YOUR GOAL
Nothing but the lines from the one containing "R11: 1.8k (OPTO, P4/2) -> 470 (OPTO, P4/2)" through the end of the data below should appear in the answer, each exact and free of pictures.
[[ PROVIDED ENTRIES, beginning ]]
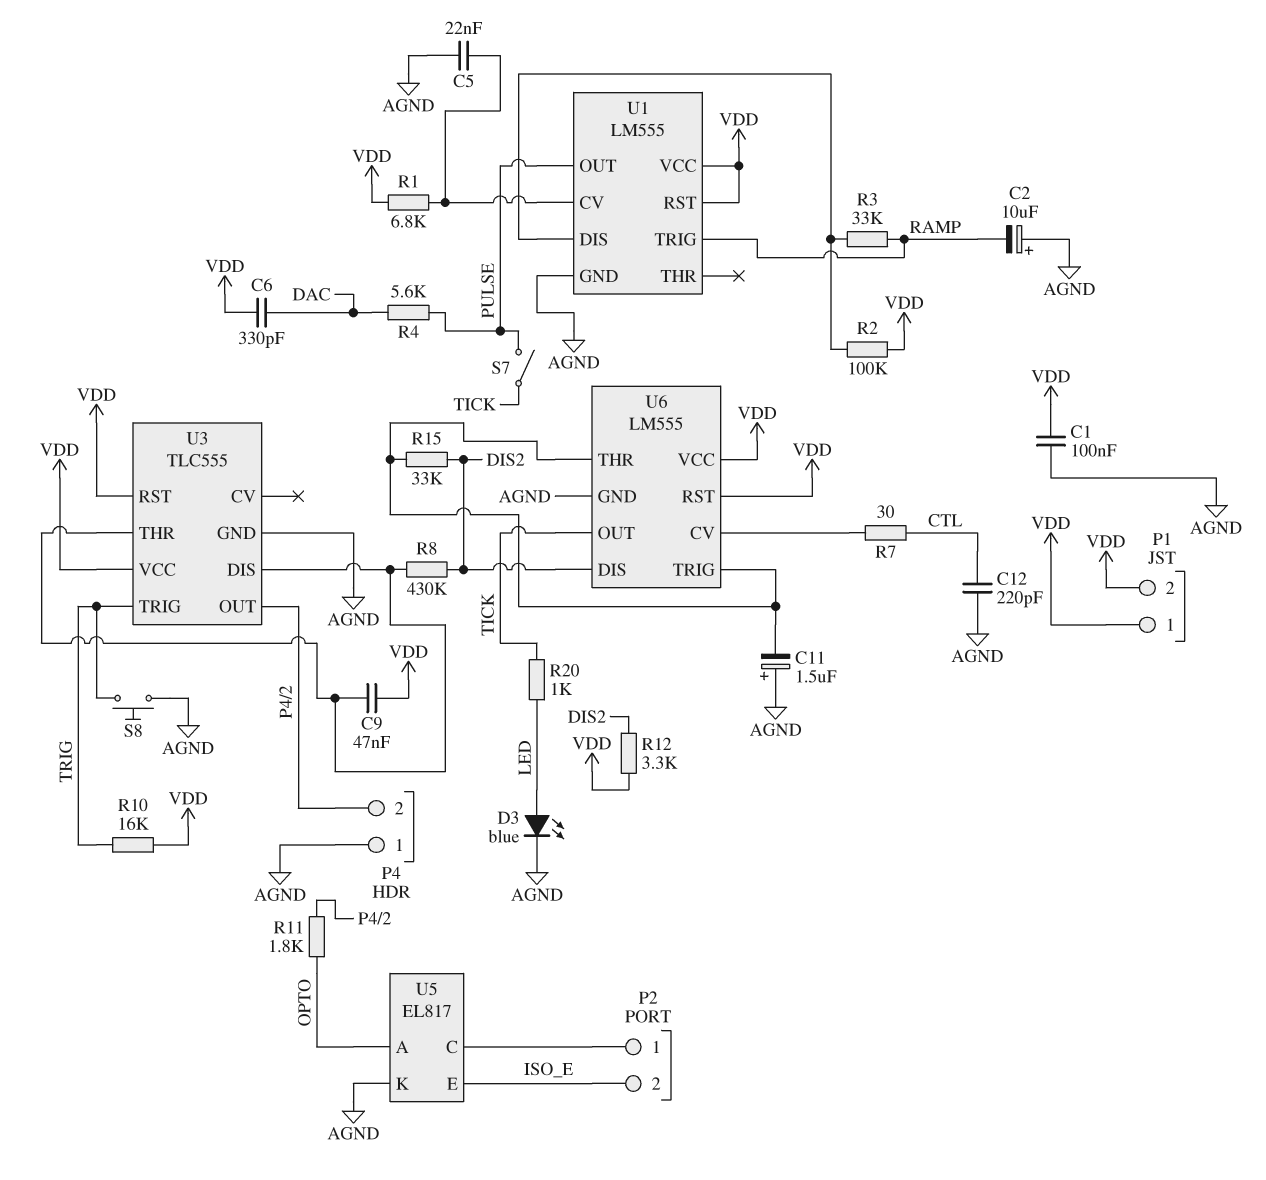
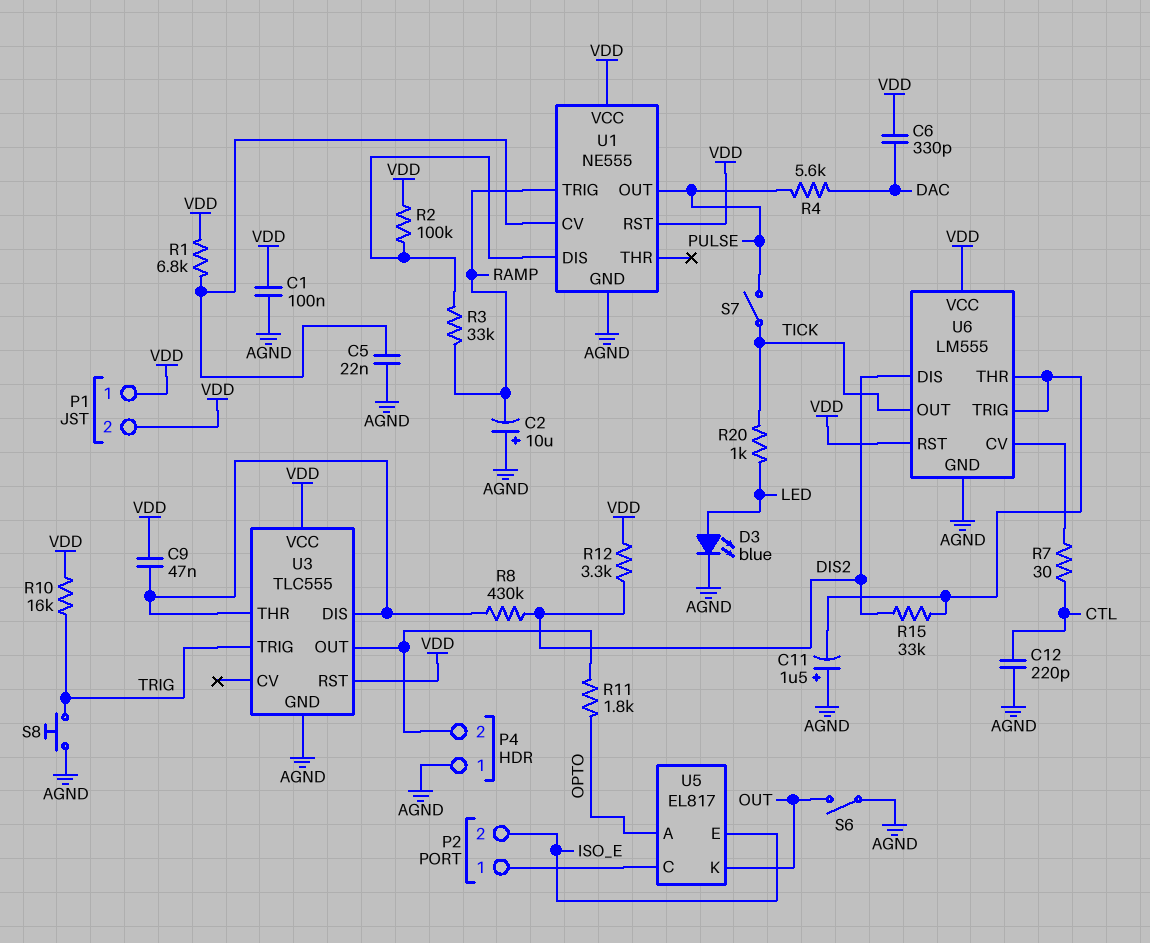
S6: none -> switch (AGND, OUT)
U1: LM555 -> NE555
U5 pin K: AGND -> OUT

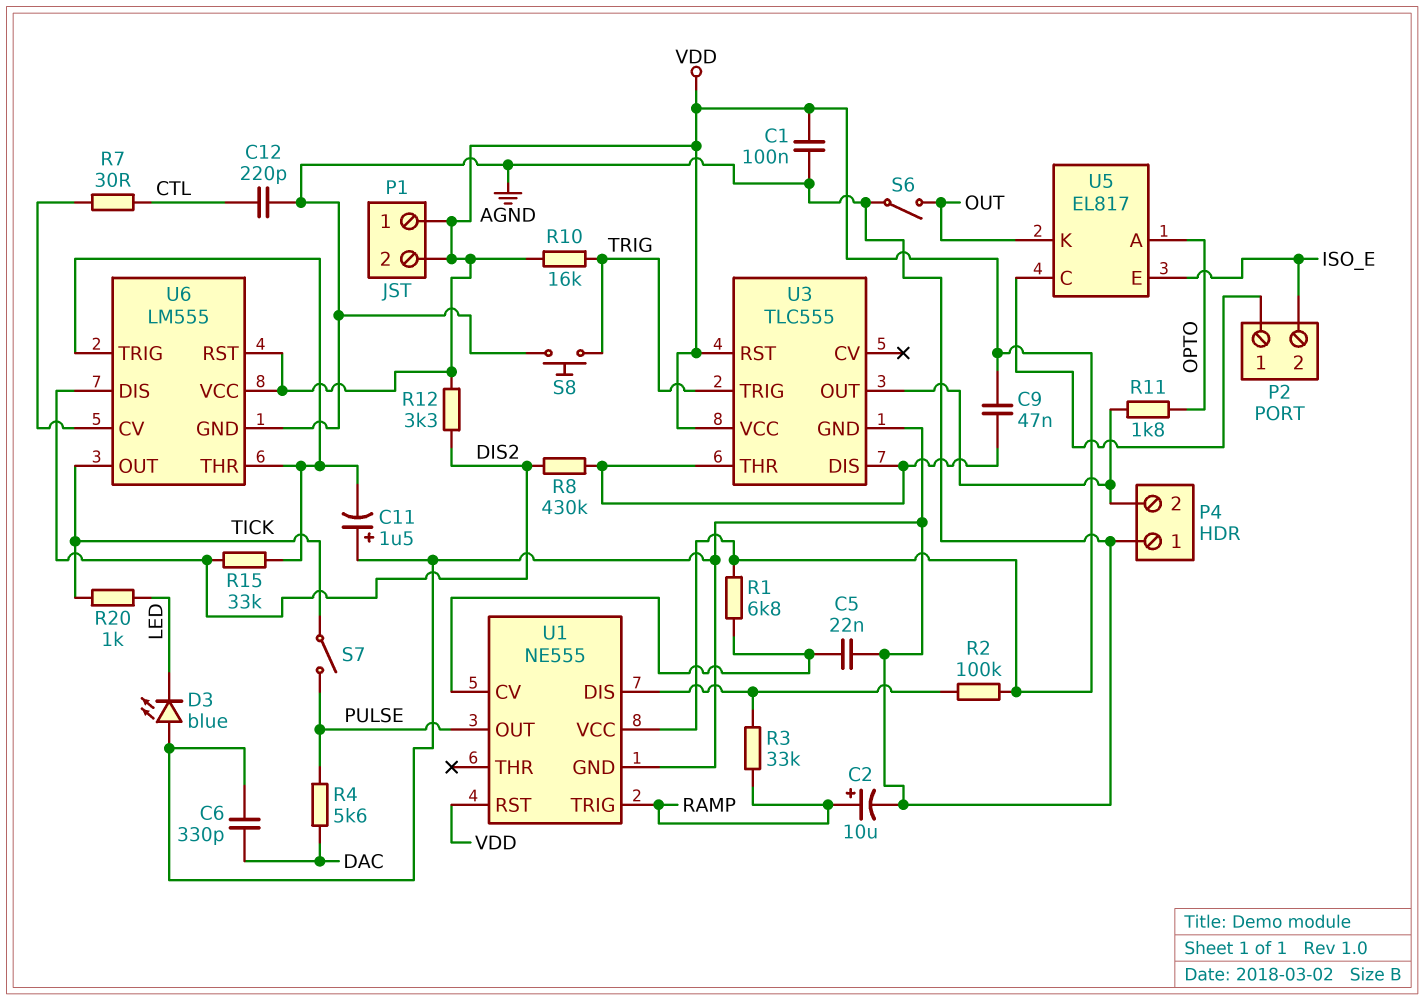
C2: 10uF (plus AGND, minus RAMP) -> 10uF (plus RAMP, minus AGND)
C6: 330pF (DAC, VDD) -> 330pF (AGND, DAC)
D3: LED blue (A LED, K AGND) -> LED blue (A AGND, K LED)

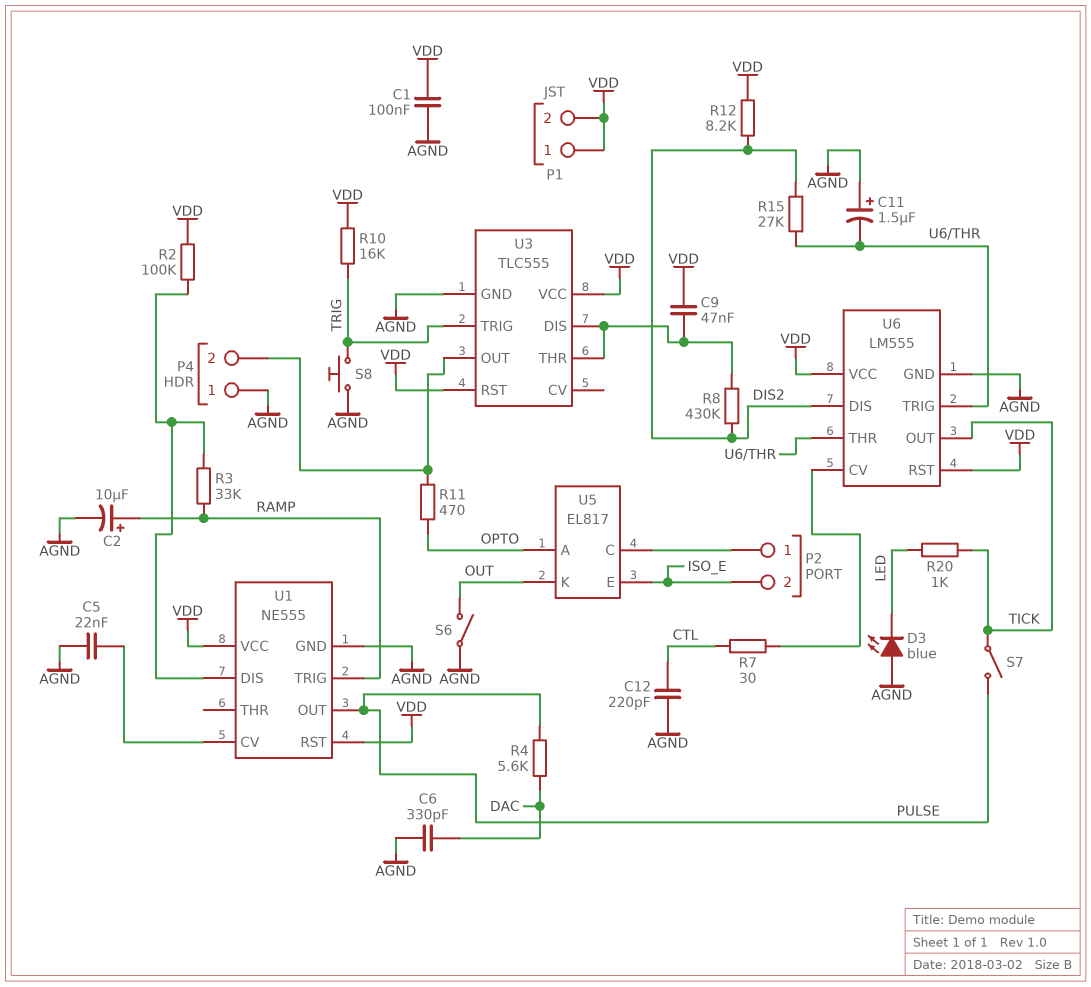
R1: 6.8k (U1/CV, VDD) -> none
R11: 1.8k (OPTO, P4/2) -> 470 (OPTO, P4/2)
R12: 3.3k (DIS2, VDD) -> 8.2k (DIS2, VDD)
R15: 33k (DIS2, U6/THR) -> 27k (DIS2, U6/THR)

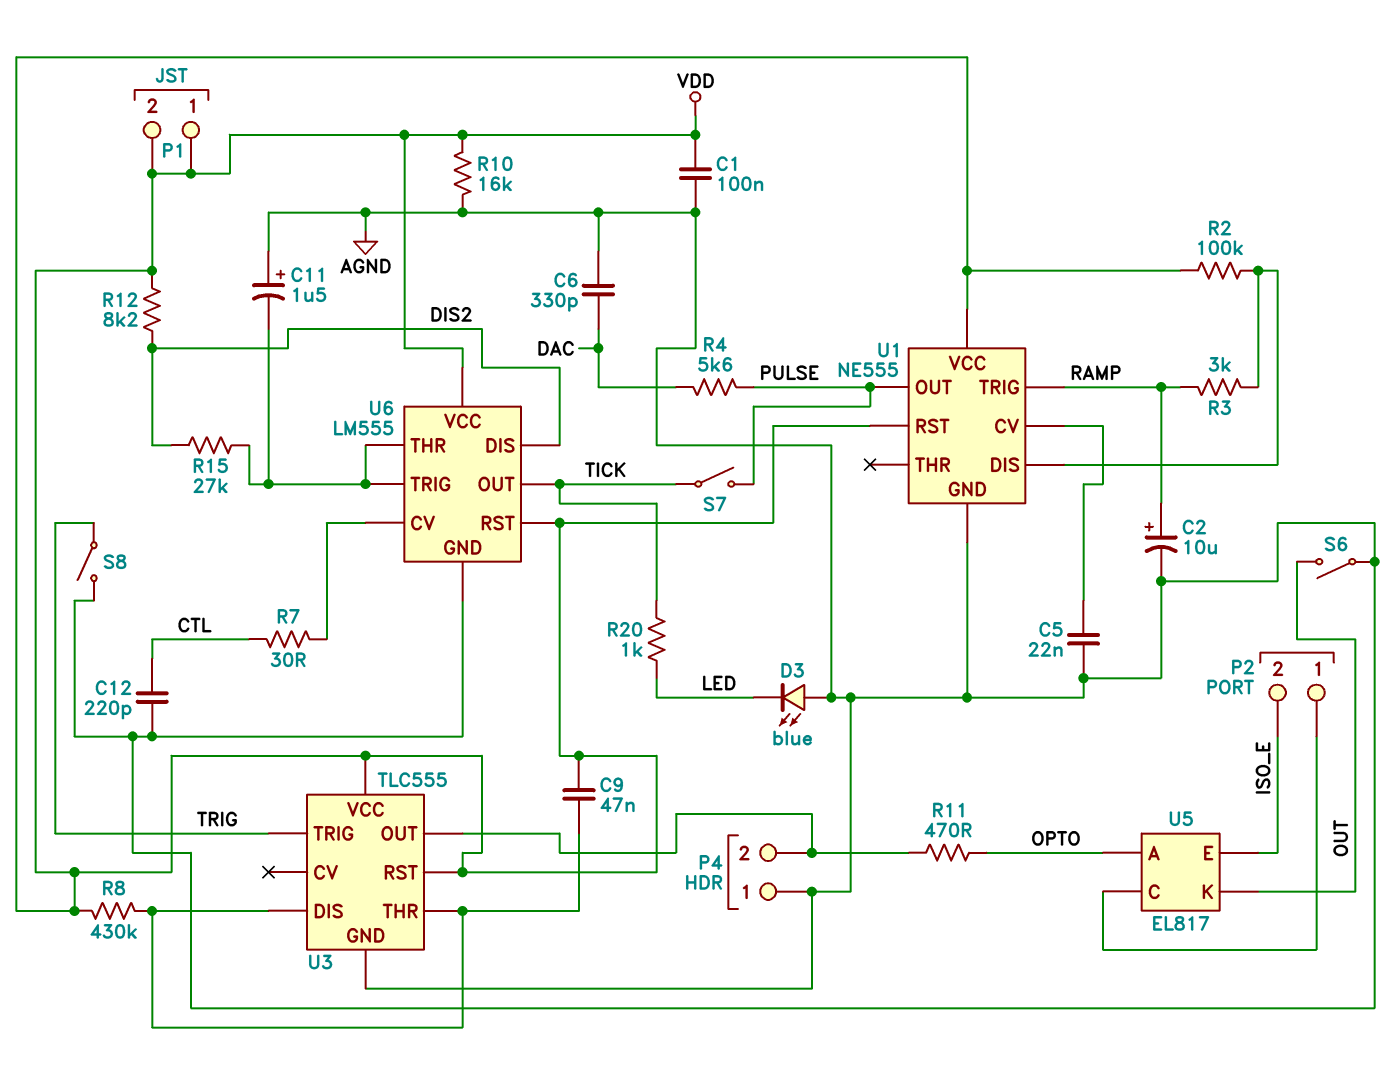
R3: 33k (RAMP, U1/DIS) -> 3k (RAMP, U1/DIS)
R8: 430k (DIS2, U3/DIS) -> 430k (U3/DIS, VDD)
R10: 16k (TRIG, VDD) -> 16k (AGND, VDD)
S8: button (AGND, TRIG) -> switch (AGND, TRIG)

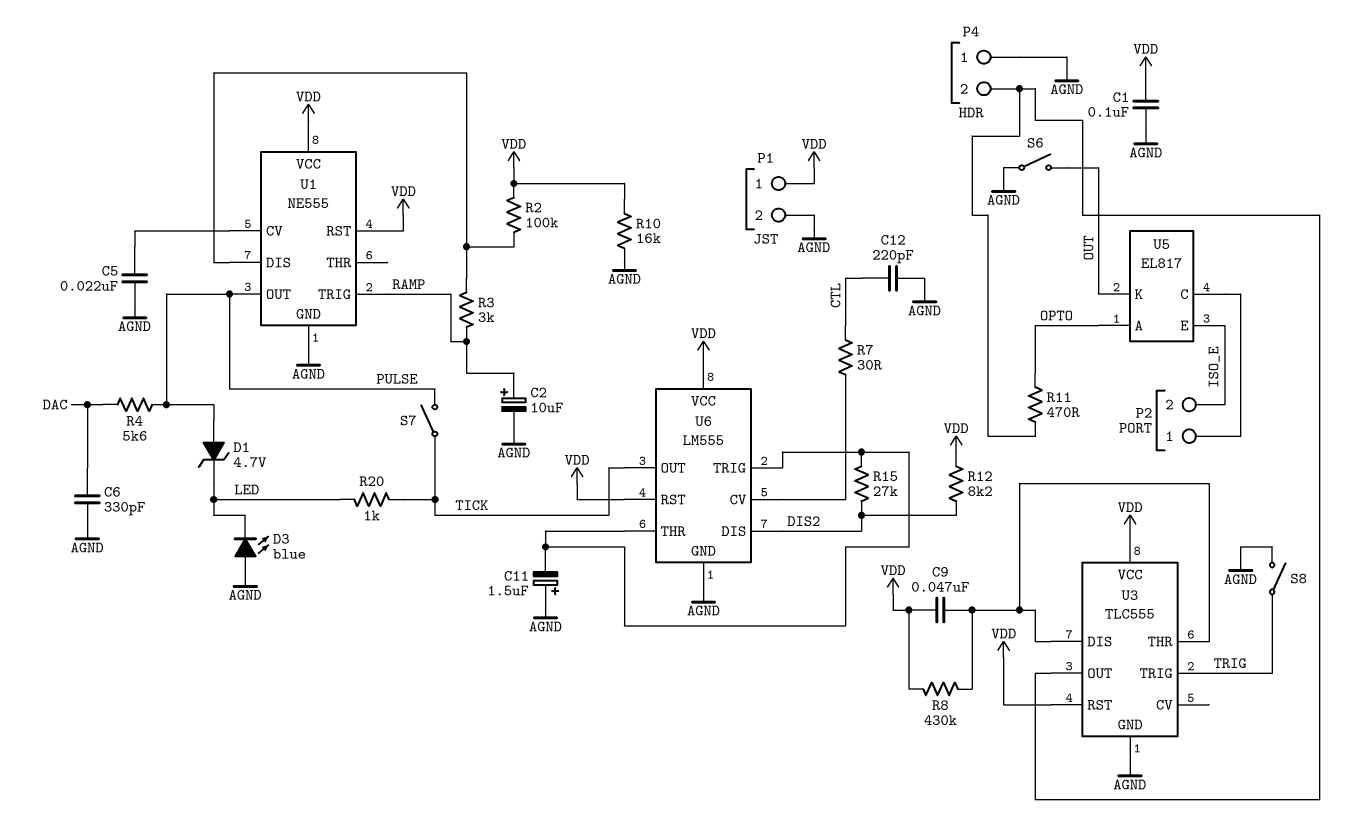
D1: none -> zener 4.7V (A PULSE, K LED)
P1 pin 2: VDD -> AGND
[[ PROVIDED ENTRIES, end ]]
OUTPUT BELOW
R11: 1.8k (OPTO, P4/2) -> 470 (OPTO, P4/2)
R12: 3.3k (DIS2, VDD) -> 8.2k (DIS2, VDD)
R15: 33k (DIS2, U6/THR) -> 27k (DIS2, U6/THR)

R3: 33k (RAMP, U1/DIS) -> 3k (RAMP, U1/DIS)
R8: 430k (DIS2, U3/DIS) -> 430k (U3/DIS, VDD)
R10: 16k (TRIG, VDD) -> 16k (AGND, VDD)
S8: button (AGND, TRIG) -> switch (AGND, TRIG)

D1: none -> zener 4.7V (A PULSE, K LED)
P1 pin 2: VDD -> AGND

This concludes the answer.